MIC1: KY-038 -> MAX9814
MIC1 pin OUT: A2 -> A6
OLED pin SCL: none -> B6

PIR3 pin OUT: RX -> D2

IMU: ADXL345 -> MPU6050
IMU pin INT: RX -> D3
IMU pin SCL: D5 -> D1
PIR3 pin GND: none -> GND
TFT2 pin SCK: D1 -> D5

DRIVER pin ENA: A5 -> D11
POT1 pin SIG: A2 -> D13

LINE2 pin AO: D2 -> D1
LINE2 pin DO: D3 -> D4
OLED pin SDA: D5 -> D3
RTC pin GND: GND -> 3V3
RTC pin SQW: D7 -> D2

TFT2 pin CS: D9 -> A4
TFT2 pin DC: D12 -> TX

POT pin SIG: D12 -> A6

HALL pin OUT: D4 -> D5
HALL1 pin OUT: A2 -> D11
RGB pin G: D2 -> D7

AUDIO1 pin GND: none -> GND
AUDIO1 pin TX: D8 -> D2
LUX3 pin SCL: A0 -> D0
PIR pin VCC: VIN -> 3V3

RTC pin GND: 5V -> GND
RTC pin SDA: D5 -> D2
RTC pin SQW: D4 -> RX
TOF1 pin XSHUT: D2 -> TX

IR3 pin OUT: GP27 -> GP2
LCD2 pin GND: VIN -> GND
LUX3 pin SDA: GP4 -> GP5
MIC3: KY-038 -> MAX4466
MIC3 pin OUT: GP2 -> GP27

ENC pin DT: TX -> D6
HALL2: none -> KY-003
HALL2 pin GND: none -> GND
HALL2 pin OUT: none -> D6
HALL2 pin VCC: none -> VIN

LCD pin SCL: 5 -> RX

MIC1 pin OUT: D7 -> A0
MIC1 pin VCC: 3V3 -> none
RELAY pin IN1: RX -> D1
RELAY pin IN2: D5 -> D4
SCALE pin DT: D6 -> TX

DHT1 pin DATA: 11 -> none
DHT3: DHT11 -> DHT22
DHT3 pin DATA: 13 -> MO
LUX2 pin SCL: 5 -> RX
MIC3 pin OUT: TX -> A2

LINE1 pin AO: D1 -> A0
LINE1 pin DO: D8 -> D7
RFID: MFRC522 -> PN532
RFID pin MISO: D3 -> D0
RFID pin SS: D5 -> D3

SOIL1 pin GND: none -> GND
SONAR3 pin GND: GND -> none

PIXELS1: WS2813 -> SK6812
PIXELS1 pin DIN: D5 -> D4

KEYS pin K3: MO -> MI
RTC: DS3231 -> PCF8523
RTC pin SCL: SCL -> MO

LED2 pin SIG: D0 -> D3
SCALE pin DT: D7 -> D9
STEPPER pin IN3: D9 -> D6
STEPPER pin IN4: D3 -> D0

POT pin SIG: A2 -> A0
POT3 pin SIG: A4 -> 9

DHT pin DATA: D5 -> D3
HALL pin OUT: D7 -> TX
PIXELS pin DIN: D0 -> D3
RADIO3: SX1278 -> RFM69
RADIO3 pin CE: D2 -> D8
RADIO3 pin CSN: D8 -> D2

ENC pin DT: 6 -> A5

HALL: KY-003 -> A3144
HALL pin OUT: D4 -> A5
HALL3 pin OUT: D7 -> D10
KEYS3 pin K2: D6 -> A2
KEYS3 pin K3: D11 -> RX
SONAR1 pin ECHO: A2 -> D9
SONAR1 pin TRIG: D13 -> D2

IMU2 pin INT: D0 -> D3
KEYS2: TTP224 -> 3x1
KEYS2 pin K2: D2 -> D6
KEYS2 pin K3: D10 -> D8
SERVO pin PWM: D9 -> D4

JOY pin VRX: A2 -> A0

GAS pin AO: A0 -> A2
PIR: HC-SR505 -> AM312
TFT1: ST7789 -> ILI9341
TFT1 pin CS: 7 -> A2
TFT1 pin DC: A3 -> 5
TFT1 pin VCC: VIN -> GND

Your assignment
Of the entries above, repeat exactly the lines between the line with "POT pin SIG: D12 -> A6" and the line with "RELAY pin IN2: D5 -> D4", inclusive, and no others.

Expected output
POT pin SIG: D12 -> A6

HALL pin OUT: D4 -> D5
HALL1 pin OUT: A2 -> D11
RGB pin G: D2 -> D7

AUDIO1 pin GND: none -> GND
AUDIO1 pin TX: D8 -> D2
LUX3 pin SCL: A0 -> D0
PIR pin VCC: VIN -> 3V3

RTC pin GND: 5V -> GND
RTC pin SDA: D5 -> D2
RTC pin SQW: D4 -> RX
TOF1 pin XSHUT: D2 -> TX

IR3 pin OUT: GP27 -> GP2
LCD2 pin GND: VIN -> GND
LUX3 pin SDA: GP4 -> GP5
MIC3: KY-038 -> MAX4466
MIC3 pin OUT: GP2 -> GP27

ENC pin DT: TX -> D6
HALL2: none -> KY-003
HALL2 pin GND: none -> GND
HALL2 pin OUT: none -> D6
HALL2 pin VCC: none -> VIN

LCD pin SCL: 5 -> RX

MIC1 pin OUT: D7 -> A0
MIC1 pin VCC: 3V3 -> none
RELAY pin IN1: RX -> D1
RELAY pin IN2: D5 -> D4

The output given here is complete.